- **About this exercise**
Leave out the pictures and retype exactly the lines from the one with "red domino: 1 -> 3" through the end of the records.

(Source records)
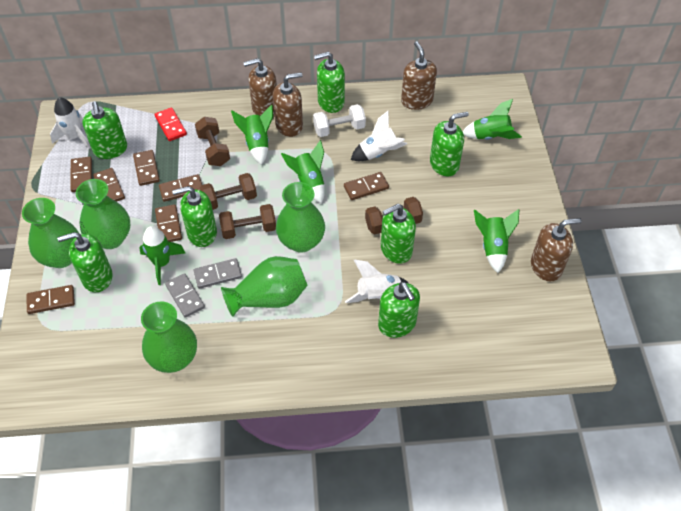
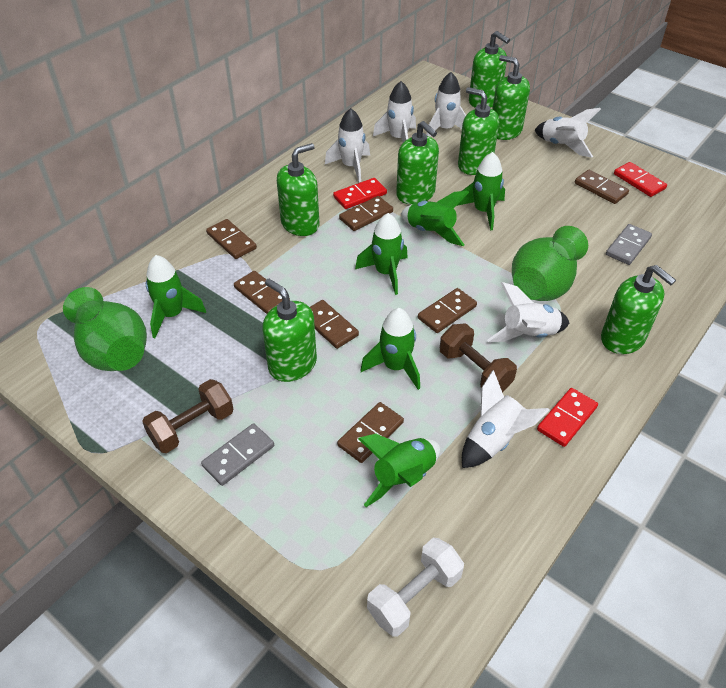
brown dumbbell: 4 -> 2
brown soap dispenser: 4 -> 0
green rocket: 5 -> 6
green vase: 5 -> 2
red domino: 1 -> 3
white rocket: 3 -> 6

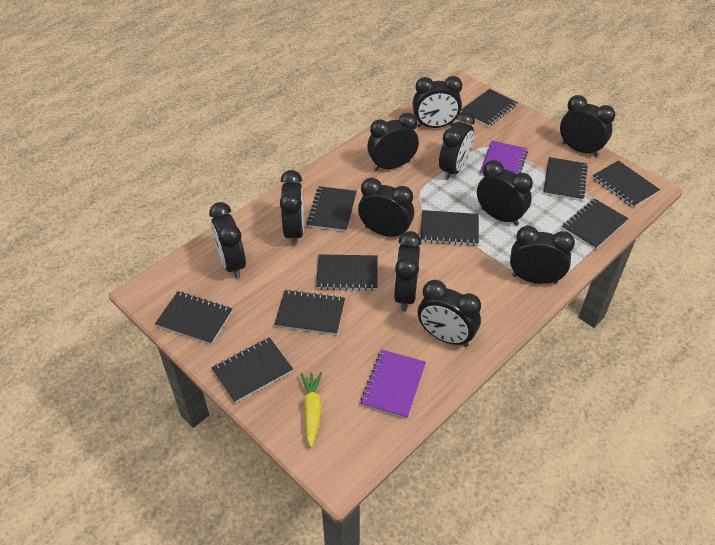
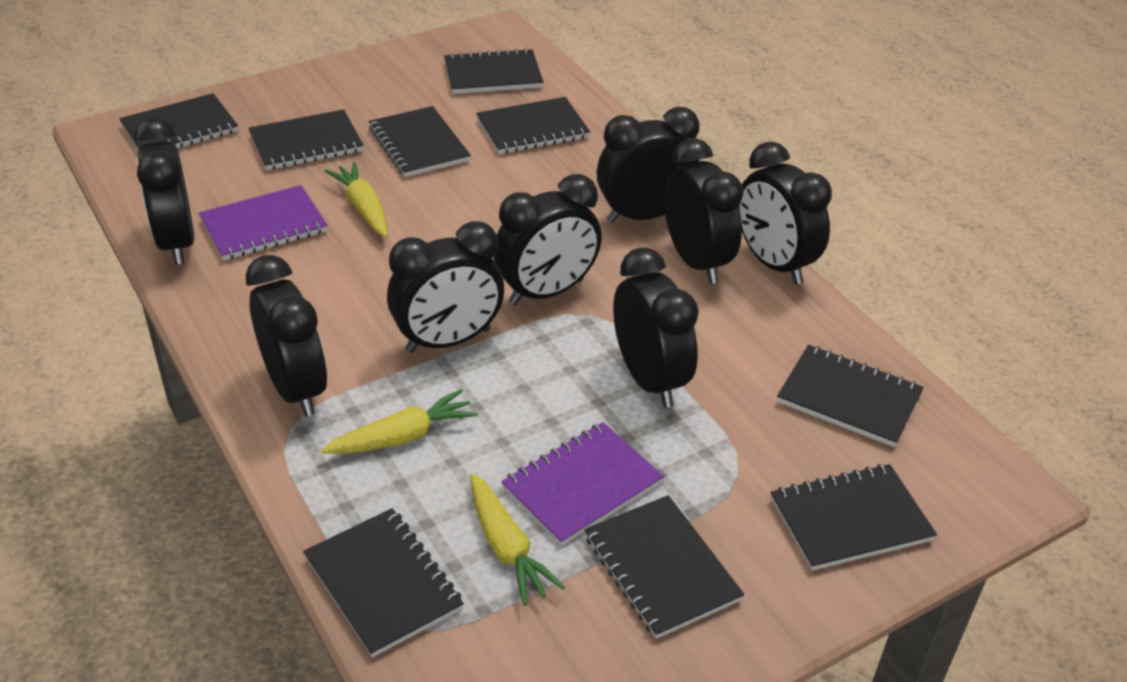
black clock: 11 -> 8
black notebook: 10 -> 9
yellow carrot: 1 -> 3

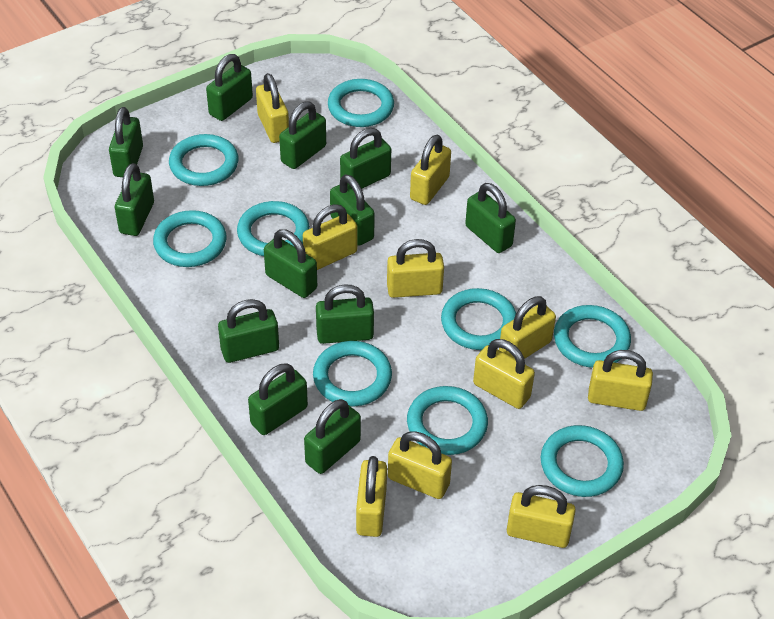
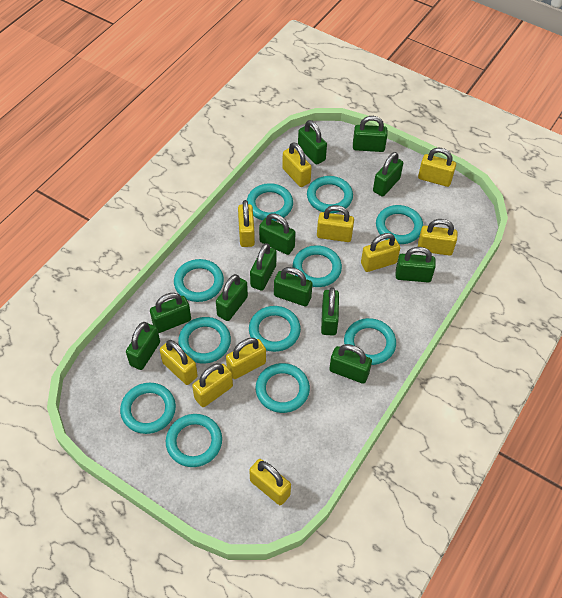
turquoise ring: 9 -> 11

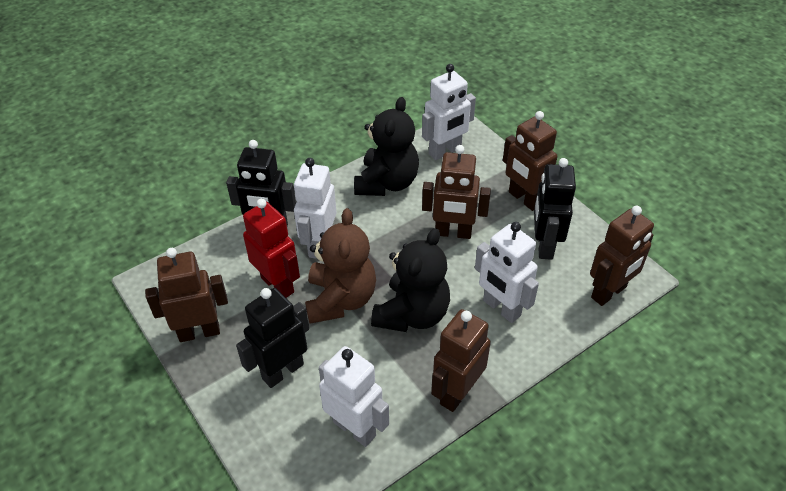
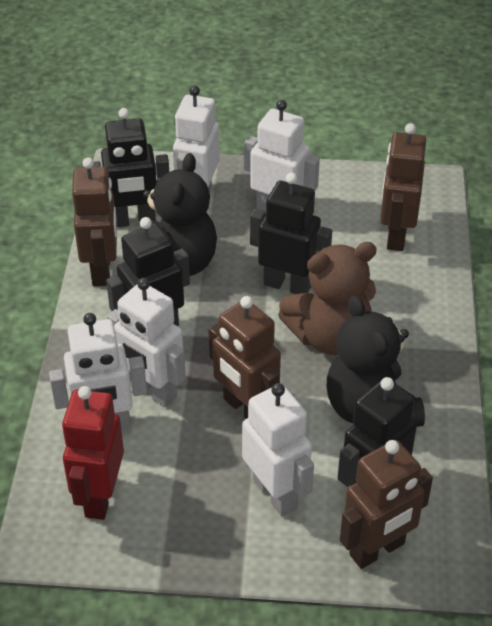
black robot: 3 -> 4
brown robot: 5 -> 4
white robot: 4 -> 5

- **Reply to the task**
red domino: 1 -> 3
white rocket: 3 -> 6

black clock: 11 -> 8
black notebook: 10 -> 9
yellow carrot: 1 -> 3

turquoise ring: 9 -> 11

black robot: 3 -> 4
brown robot: 5 -> 4
white robot: 4 -> 5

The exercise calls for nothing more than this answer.